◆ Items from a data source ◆

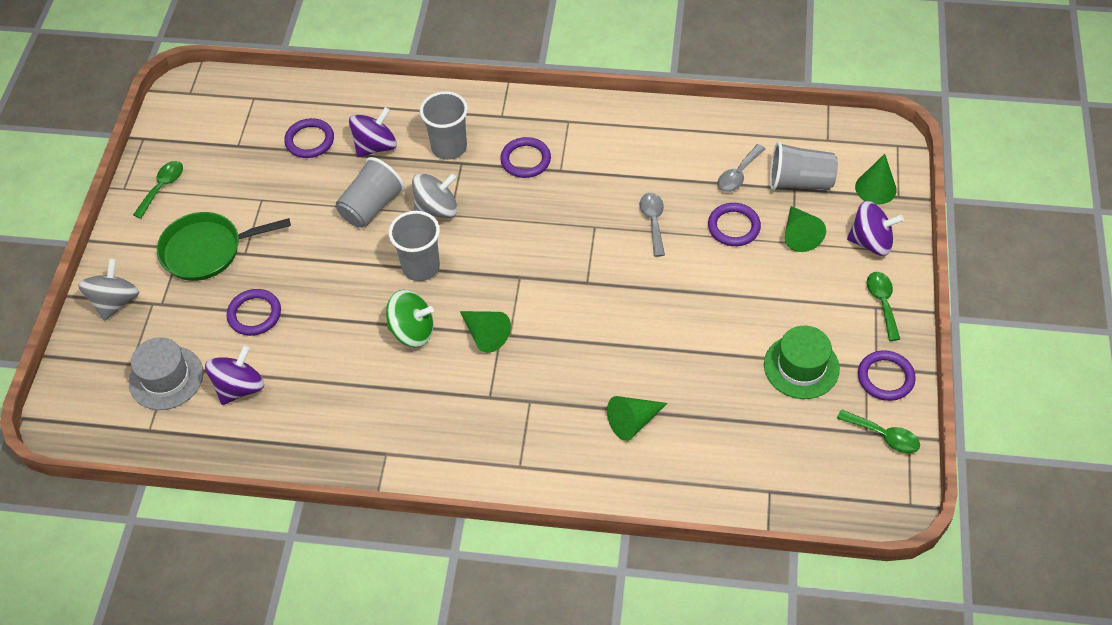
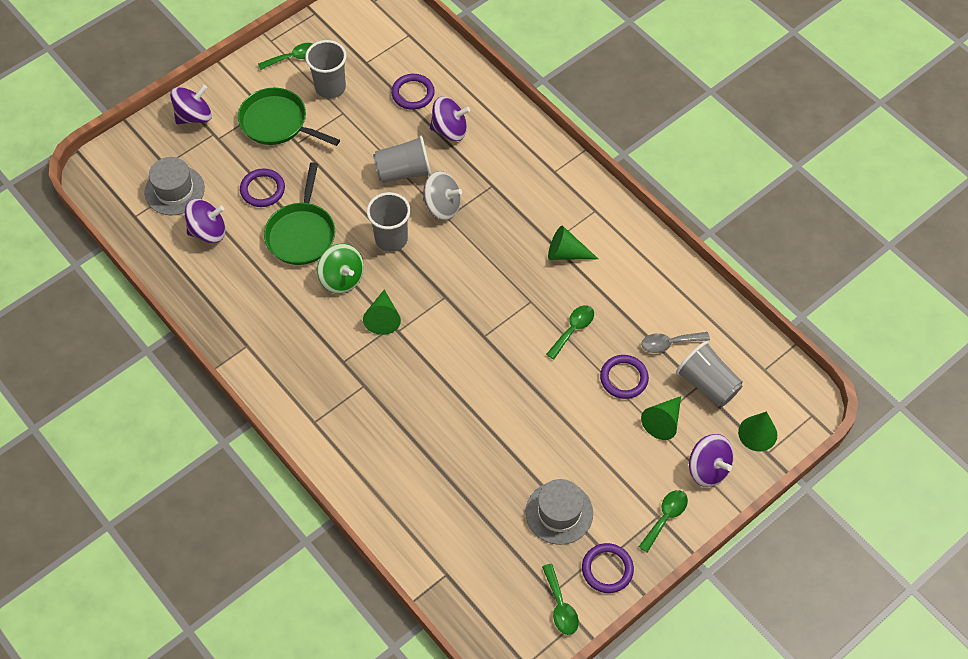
camera: 40 degrees right, 5 degrees up
(115, 302) = (194, 116): grey spinning top -> purple spinning top
(333, 323) = (301, 233): none -> green pan
(449, 147) = (495, 168): grey cup -> grey cup (330, 87)
(525, 160) = (536, 216): purple ring -> none
(633, 422) = (411, 454): green cone -> green cone (566, 253)
(653, 221) = (573, 329): grey spoon -> green spoon
(801, 367) = (559, 512): green hat -> grey hat

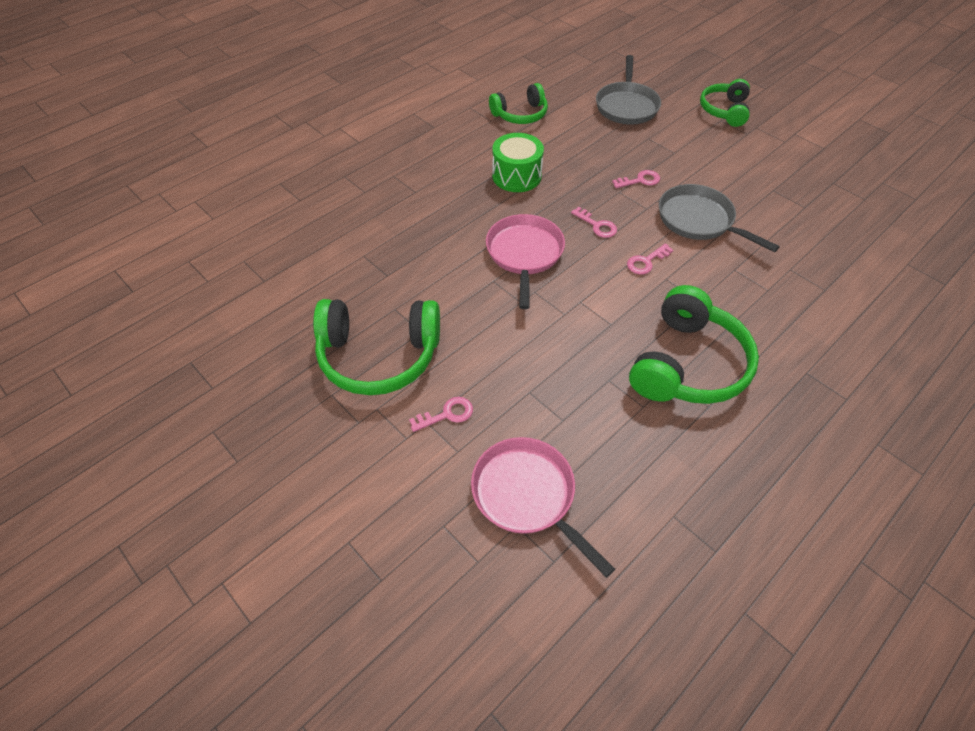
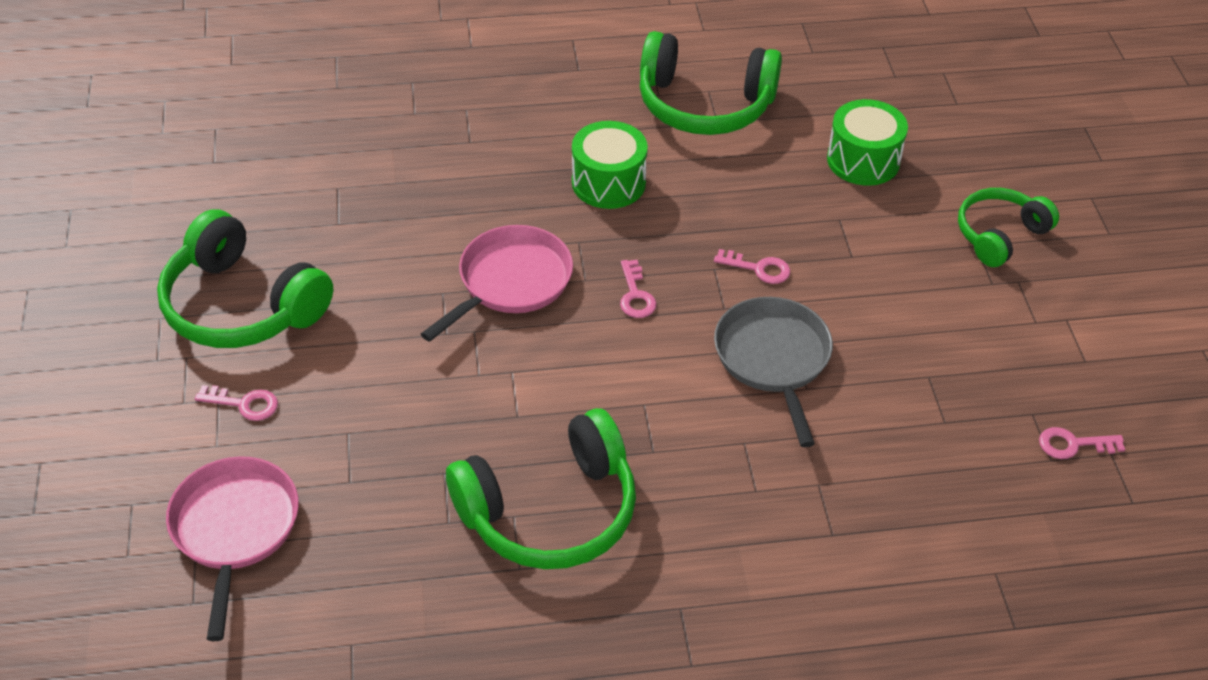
camera: 35 degrees right, 5 degrees down
(520, 114) = (704, 104): green headphones -> green headphones, size x1.62
(626, 106) = (863, 160): grey pan -> green drum
(646, 262) = (643, 371): pink key -> pink key (1073, 444)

◆ What is required ◆
Work out how many lines in the records include "green". Only the number should be given.

◆ Result ◆
6